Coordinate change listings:
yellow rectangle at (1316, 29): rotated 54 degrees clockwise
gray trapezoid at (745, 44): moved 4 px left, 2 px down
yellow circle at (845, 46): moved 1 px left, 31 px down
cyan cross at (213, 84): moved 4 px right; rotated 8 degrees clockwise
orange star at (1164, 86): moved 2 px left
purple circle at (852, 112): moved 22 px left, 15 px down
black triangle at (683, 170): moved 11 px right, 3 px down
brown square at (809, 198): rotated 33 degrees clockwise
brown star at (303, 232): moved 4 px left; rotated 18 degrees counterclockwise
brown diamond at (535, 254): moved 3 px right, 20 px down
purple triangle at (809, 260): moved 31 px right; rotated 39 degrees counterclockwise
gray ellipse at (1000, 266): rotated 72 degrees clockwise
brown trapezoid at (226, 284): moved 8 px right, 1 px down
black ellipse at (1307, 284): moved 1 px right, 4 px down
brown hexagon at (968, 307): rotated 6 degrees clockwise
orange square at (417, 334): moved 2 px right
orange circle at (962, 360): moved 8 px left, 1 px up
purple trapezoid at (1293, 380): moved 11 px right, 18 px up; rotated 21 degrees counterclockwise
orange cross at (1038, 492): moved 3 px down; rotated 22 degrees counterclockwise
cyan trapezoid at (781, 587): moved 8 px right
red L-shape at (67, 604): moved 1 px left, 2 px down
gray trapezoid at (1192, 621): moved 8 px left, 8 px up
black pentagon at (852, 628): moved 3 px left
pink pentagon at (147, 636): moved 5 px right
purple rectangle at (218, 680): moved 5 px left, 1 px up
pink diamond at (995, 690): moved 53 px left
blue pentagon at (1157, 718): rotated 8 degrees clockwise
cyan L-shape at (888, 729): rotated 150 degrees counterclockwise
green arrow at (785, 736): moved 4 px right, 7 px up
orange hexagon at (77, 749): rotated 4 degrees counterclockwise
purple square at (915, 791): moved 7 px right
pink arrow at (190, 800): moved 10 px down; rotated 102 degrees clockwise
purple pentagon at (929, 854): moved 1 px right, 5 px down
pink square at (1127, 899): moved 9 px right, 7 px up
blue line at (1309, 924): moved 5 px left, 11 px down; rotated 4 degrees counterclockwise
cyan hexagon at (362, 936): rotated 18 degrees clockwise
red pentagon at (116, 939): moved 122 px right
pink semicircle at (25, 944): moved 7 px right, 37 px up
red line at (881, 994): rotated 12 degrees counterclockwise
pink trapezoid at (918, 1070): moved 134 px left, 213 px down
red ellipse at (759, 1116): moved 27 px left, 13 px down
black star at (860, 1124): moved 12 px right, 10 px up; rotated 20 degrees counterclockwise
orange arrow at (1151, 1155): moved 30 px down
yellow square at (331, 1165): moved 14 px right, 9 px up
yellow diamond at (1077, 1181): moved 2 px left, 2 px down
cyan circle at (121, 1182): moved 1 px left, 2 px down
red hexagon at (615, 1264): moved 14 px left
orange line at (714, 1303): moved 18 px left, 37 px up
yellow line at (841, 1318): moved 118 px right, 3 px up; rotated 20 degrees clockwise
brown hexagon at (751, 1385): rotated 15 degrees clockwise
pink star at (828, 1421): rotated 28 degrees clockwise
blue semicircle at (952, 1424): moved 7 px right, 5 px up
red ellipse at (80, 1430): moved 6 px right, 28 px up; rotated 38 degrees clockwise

Problem statement
Find the word "gray" in the entries, and copy every line it shows up in.

Completed exercise
gray trapezoid at (745, 44): moved 4 px left, 2 px down
gray ellipse at (1000, 266): rotated 72 degrees clockwise
gray trapezoid at (1192, 621): moved 8 px left, 8 px up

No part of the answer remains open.